Activity => Your copy should match the listing below word for word, with no images in it.

Supplied material =>
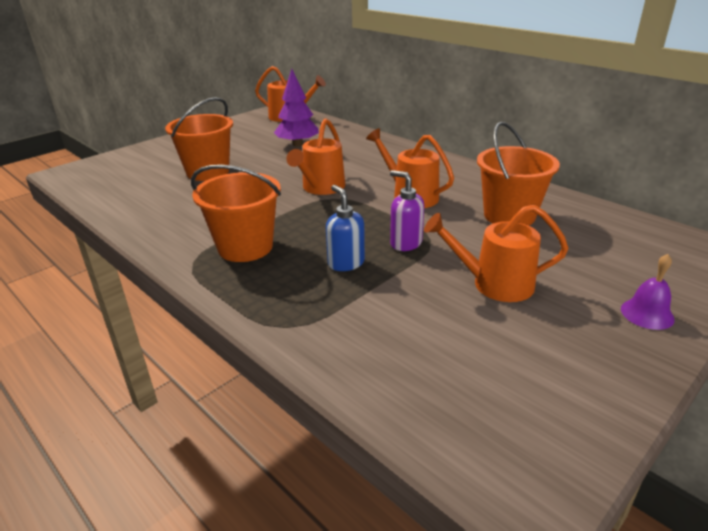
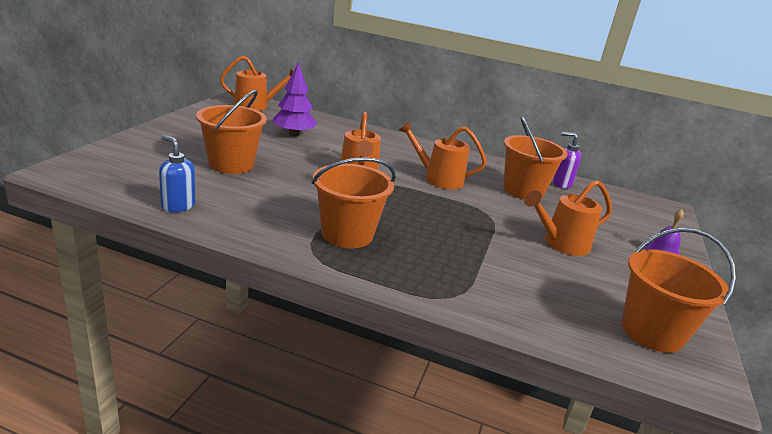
camera: 30 degrees left, 5 degrees down
(346, 263) = (444, 239): blue soap dispenser -> blue soap dispenser (178, 206)
(405, 243) = (473, 219): purple soap dispenser -> purple soap dispenser (561, 183)
(510, 416) = (651, 332): none -> orange bucket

Written reply =>
camera: 30 degrees left, 5 degrees down
(346, 263) = (444, 239): blue soap dispenser -> blue soap dispenser (178, 206)
(405, 243) = (473, 219): purple soap dispenser -> purple soap dispenser (561, 183)
(510, 416) = (651, 332): none -> orange bucket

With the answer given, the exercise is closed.